Whenever a line in the following entries includes "gray", tally it. Report nothing except the final count.

● DATA SHOWN:

======

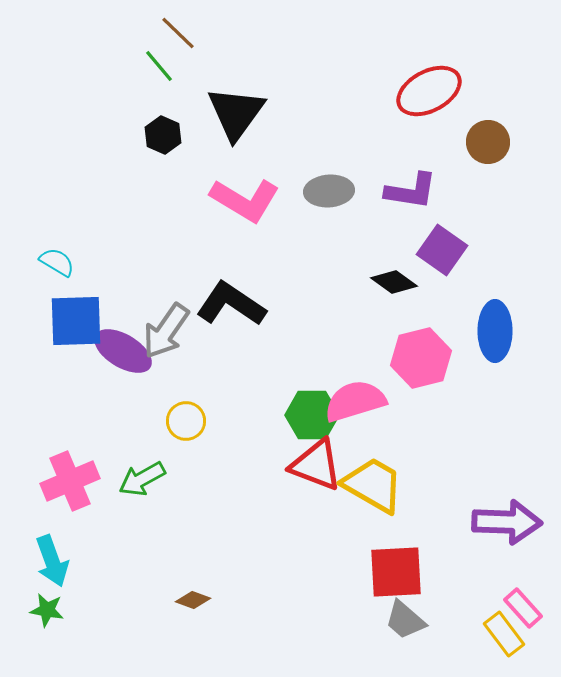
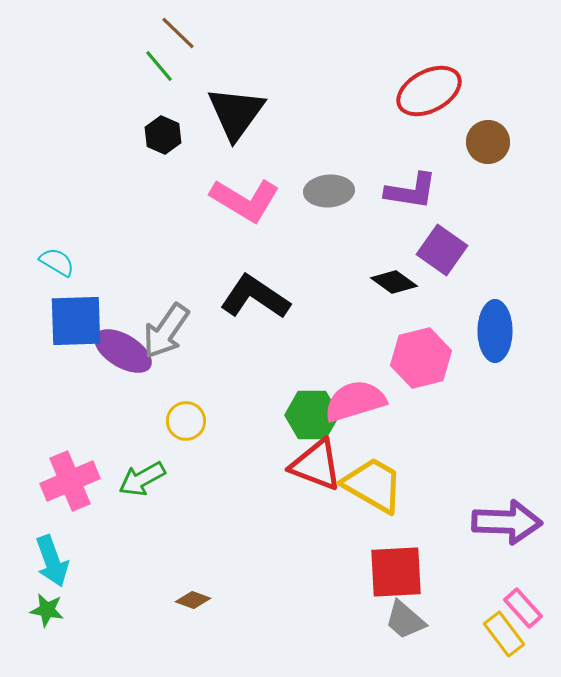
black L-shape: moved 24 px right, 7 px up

======

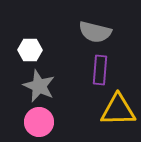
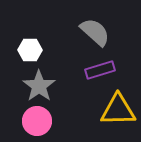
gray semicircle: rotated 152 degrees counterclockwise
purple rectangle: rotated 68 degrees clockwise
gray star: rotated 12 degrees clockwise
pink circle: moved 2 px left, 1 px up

======

● RESULT: 2